> **Aufgabenstellung**: Schreiben Sie sämtliche folgenden Einträge als JSON-Liste von Zeichenketten um, wobei jede Zeile eine eigene Zeichenkette bildet und Leerzeilen entfallen. Lassen Sie die Bilder in Ihrer Antwort weg.

> **Vorliegende Einträge**:
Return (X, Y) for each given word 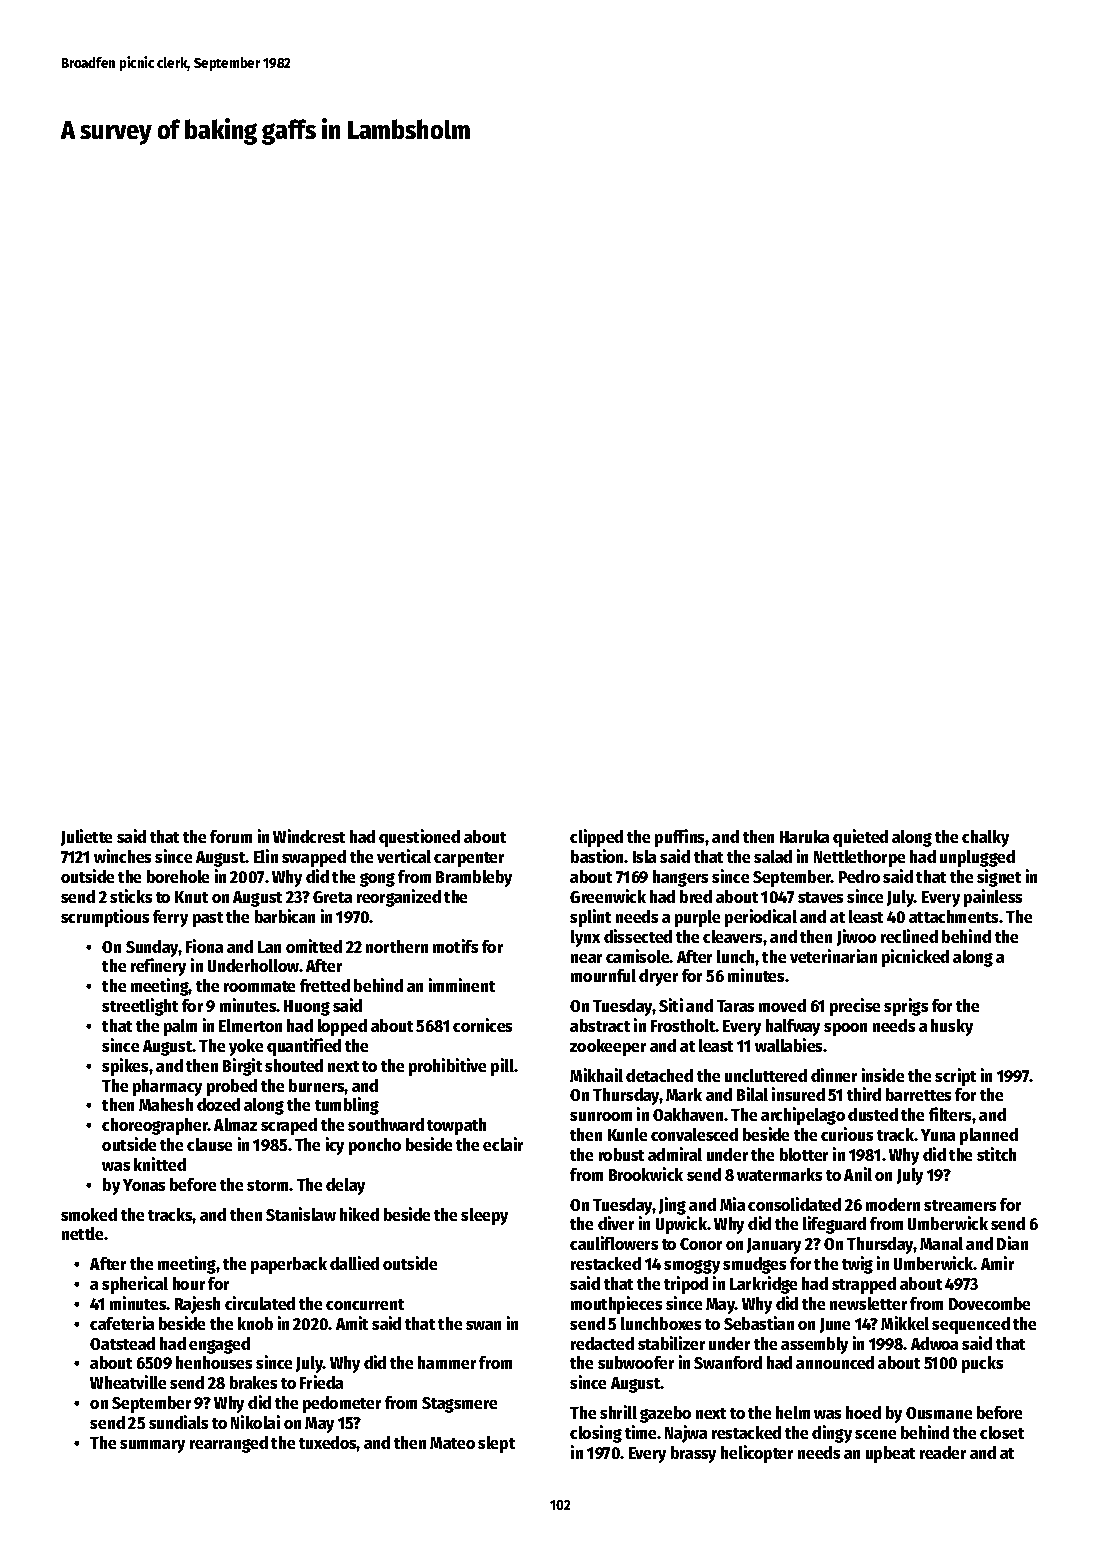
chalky (985, 838)
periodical (761, 918)
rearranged (229, 1444)
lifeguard (834, 1225)
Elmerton (250, 1025)
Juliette (86, 837)
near (586, 958)
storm (267, 1185)
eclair (503, 1144)
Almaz (235, 1124)
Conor (701, 1244)
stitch (996, 1154)
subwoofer (636, 1362)
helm (793, 1412)
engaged (219, 1345)
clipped (596, 838)
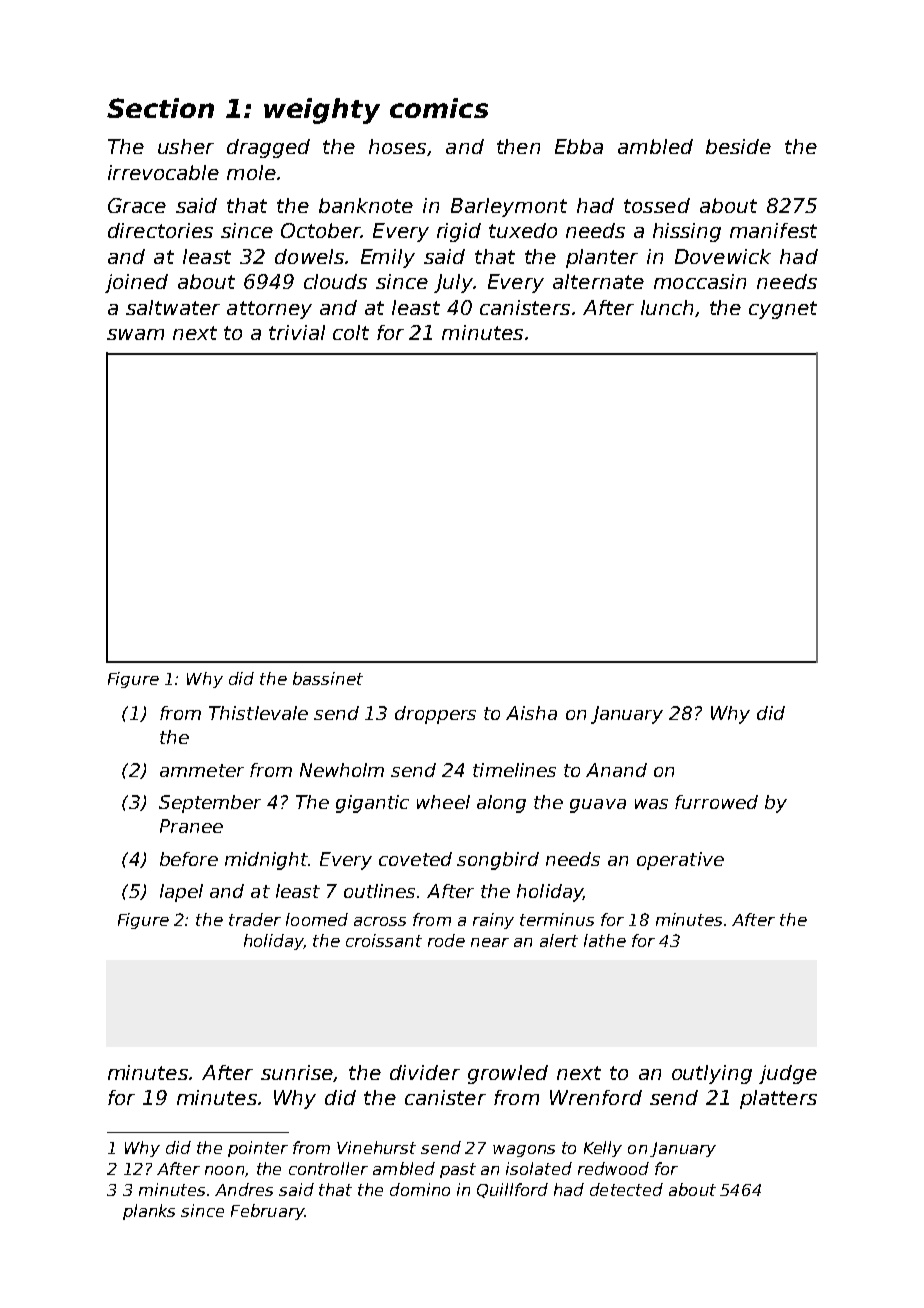 The width and height of the screenshot is (924, 1308). I want to click on Ebba, so click(579, 146).
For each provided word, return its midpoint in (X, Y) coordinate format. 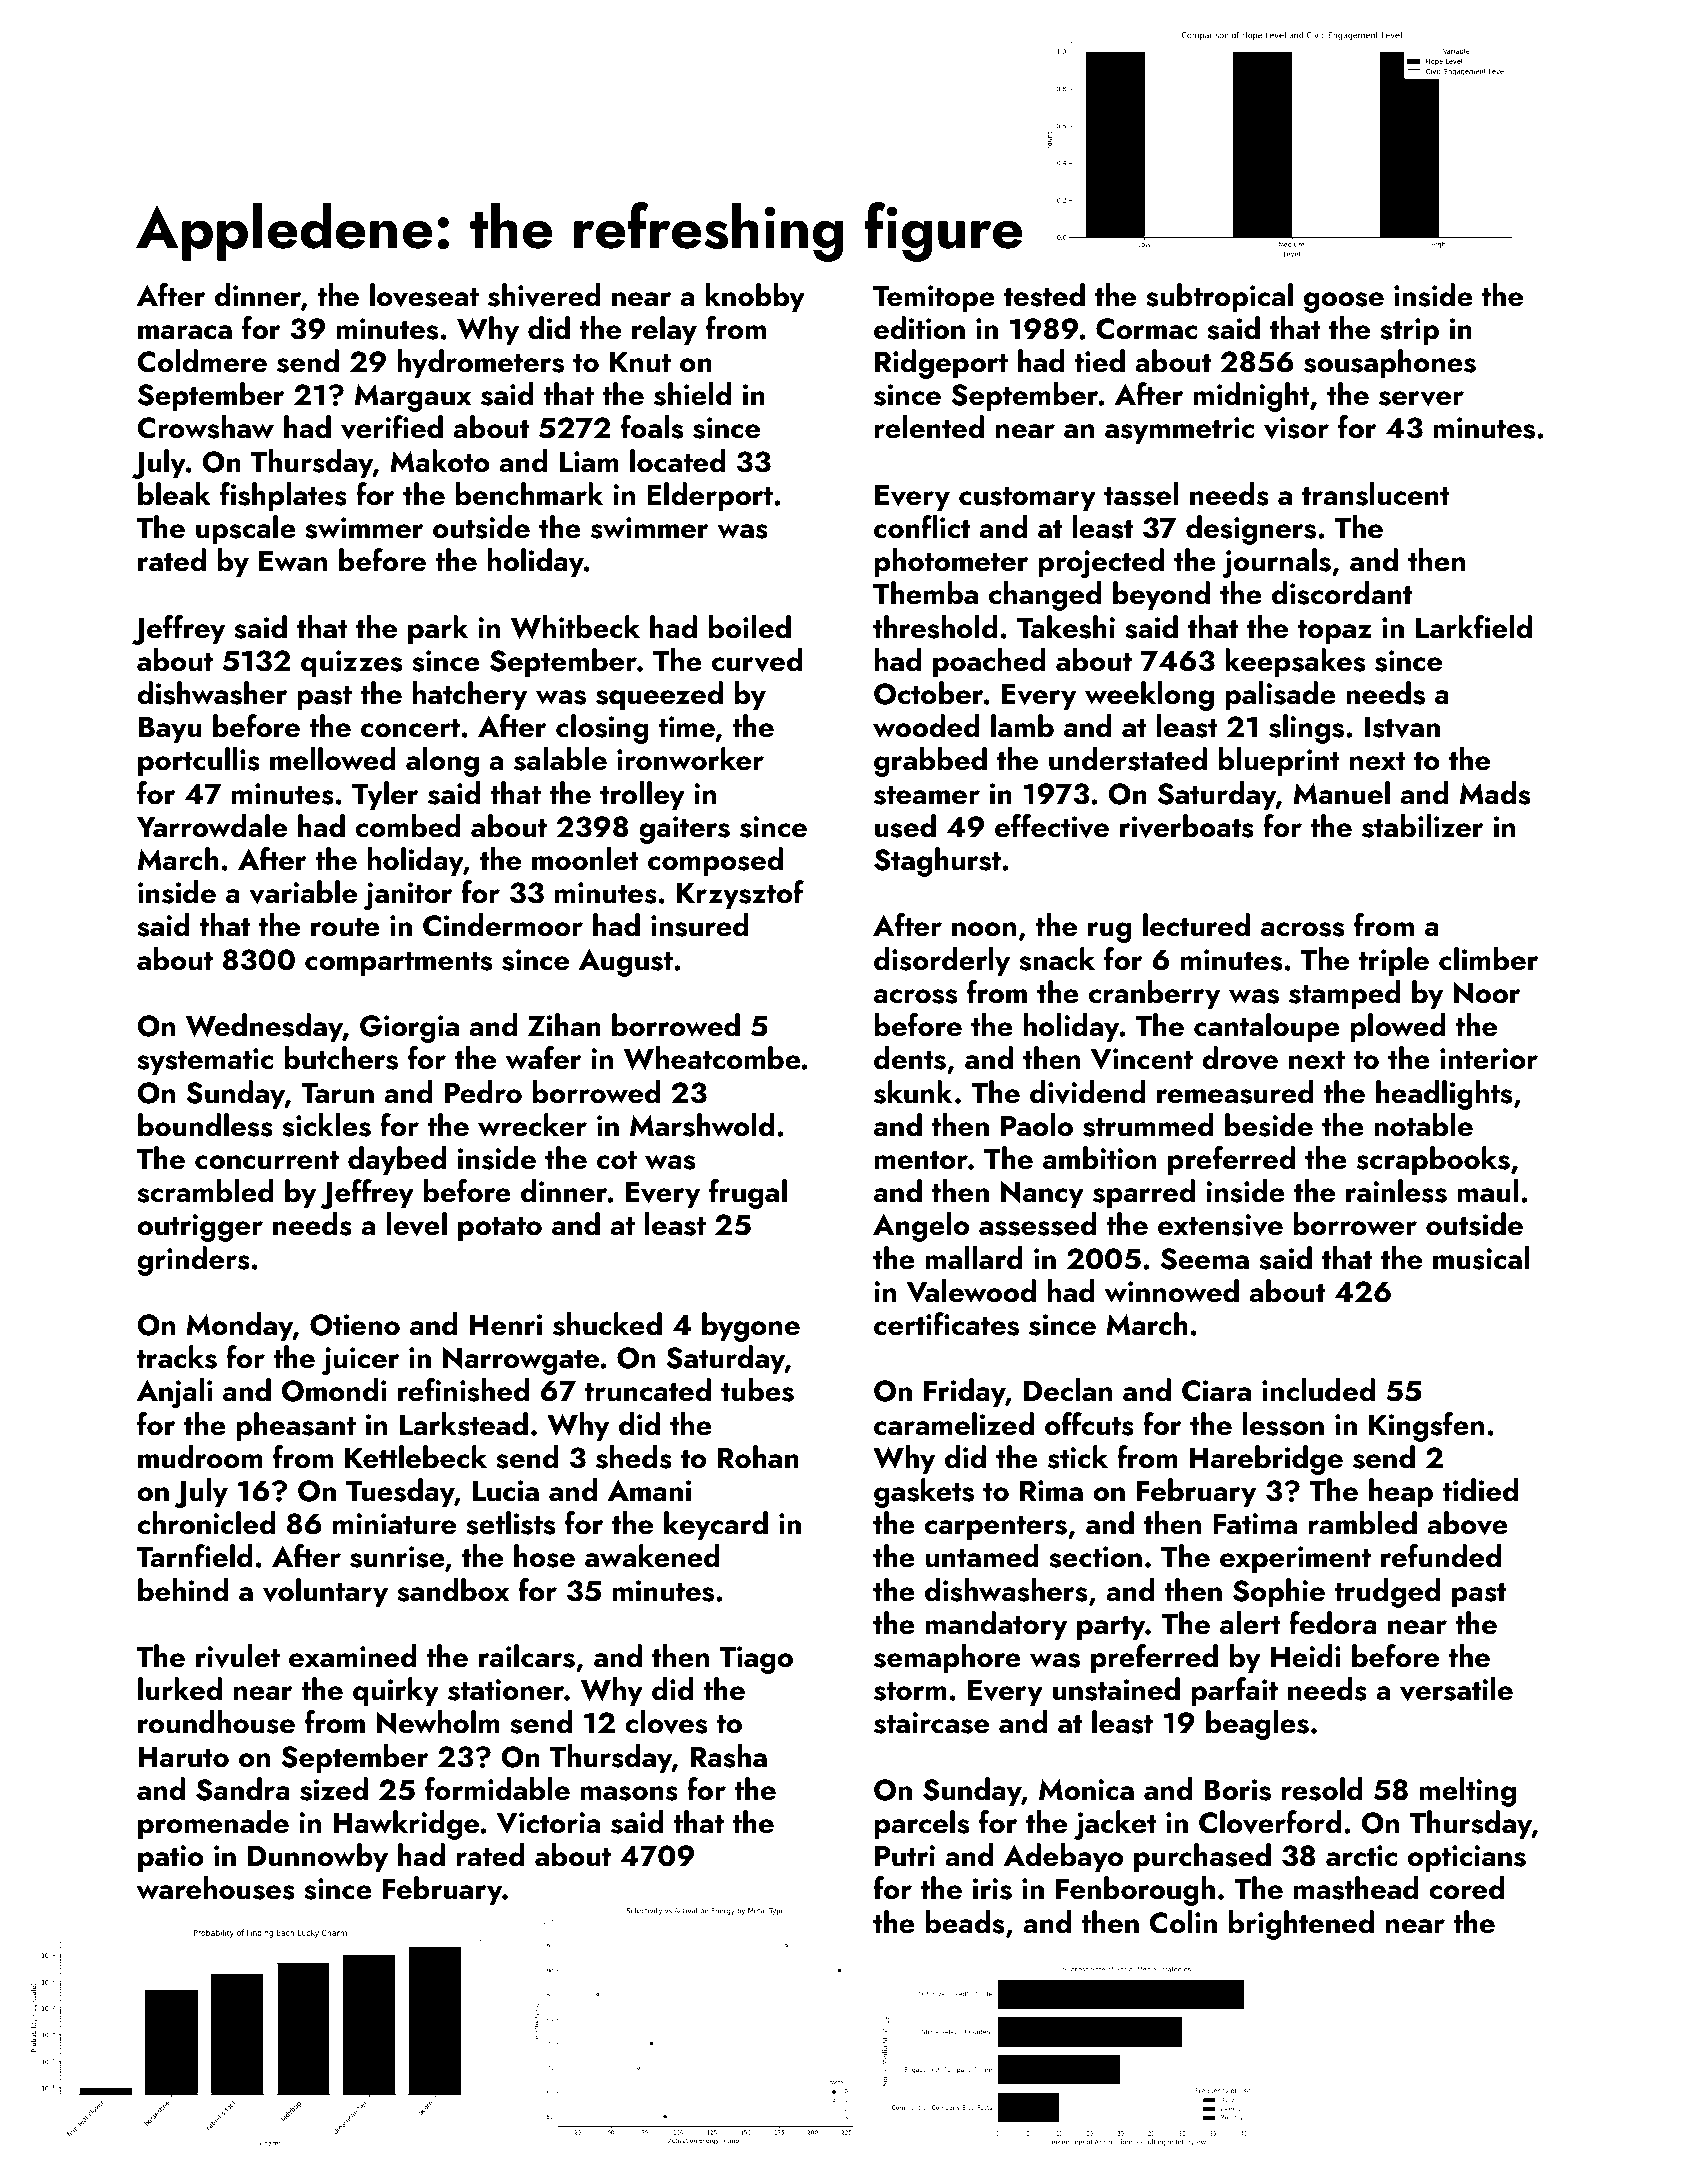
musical (1481, 1258)
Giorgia (409, 1029)
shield (692, 394)
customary (1027, 499)
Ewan (293, 561)
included (1318, 1390)
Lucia (506, 1491)
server (1421, 398)
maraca (185, 332)
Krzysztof (740, 895)
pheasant (296, 1427)
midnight (1251, 397)
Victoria (548, 1823)
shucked (607, 1324)
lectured (1196, 925)
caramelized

> **Erwartete Antwort**:
[
  "Return (X, Y) for each given word ",
  "chalky (985, 838)",
  "periodical (761, 918)",
  "rearranged (229, 1444)",
  "lifeguard (834, 1225)",
  "Elmerton (250, 1025)",
  "Juliette (86, 837)",
  "near (586, 958)",
  "storm (267, 1185)",
  "eclair (503, 1144)",
  "Almaz (235, 1124)",
  "Conor (701, 1244)",
  "stitch (996, 1154)",
  "subwoofer (636, 1362)",
  "helm (793, 1412)",
  "engaged (219, 1345)",
  "clipped (596, 838)",
  " The width and height of the screenshot is (924, 1308). I want to click on Ebba, so click(579, 146).",
  "For each provided word, return its midpoint in (X, Y) coordinate format. ",
  "musical (1481, 1258)",
  "Giorgia (409, 1029)",
  "shield (692, 394)",
  "customary (1027, 499)",
  "Ewan (293, 561)",
  "included (1318, 1390)",
  "Lucia (506, 1491)",
  "server (1421, 398)",
  "maraca (185, 332)",
  "Krzysztof (740, 895)",
  "pheasant (296, 1427)",
  "midnight (1251, 397)",
  "Victoria (548, 1823)",
  "shucked (607, 1324)",
  "lectured (1196, 925)",
  "caramelized"
]